— ABOUT THIS TASK —
Locate every line in the material below that has the word "DGND". Copy each of those lines.

========================================

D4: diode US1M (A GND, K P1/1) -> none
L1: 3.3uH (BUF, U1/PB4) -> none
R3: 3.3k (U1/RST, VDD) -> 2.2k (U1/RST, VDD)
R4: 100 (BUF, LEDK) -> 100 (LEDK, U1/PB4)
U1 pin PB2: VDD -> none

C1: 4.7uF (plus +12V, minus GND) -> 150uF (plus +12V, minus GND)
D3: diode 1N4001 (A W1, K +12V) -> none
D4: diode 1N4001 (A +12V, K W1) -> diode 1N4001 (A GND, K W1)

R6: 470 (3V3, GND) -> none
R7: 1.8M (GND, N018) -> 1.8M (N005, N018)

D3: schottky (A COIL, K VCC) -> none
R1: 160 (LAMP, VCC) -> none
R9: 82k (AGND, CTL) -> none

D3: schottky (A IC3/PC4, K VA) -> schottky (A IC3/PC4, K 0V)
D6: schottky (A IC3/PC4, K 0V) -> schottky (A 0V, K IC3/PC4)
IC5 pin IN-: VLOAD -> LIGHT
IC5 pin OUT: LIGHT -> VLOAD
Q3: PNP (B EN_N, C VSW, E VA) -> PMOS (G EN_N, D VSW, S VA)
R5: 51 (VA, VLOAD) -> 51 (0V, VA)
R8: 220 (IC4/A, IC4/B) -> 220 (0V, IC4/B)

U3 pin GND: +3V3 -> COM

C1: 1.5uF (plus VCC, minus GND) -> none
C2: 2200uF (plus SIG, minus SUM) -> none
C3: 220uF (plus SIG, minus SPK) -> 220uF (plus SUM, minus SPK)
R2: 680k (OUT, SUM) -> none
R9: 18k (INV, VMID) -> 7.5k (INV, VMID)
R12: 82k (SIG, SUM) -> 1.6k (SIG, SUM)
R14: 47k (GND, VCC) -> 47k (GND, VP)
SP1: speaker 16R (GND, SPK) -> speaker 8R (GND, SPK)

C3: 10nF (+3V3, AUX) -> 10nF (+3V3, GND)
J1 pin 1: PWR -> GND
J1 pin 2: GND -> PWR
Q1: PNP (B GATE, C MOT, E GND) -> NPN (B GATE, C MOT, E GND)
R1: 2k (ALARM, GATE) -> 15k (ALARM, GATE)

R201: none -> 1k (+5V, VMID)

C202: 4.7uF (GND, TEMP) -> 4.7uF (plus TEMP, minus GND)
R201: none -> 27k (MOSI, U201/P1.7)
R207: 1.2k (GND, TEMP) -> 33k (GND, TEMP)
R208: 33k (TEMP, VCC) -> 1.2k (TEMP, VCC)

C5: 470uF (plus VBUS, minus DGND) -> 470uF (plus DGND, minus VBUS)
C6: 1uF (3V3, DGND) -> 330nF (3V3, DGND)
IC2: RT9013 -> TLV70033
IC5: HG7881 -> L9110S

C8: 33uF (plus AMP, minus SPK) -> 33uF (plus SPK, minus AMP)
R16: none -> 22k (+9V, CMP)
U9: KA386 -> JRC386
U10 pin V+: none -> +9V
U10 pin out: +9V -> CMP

========================================

— YOUR RESPONSE —
C5: 470uF (plus VBUS, minus DGND) -> 470uF (plus DGND, minus VBUS)
C6: 1uF (3V3, DGND) -> 330nF (3V3, DGND)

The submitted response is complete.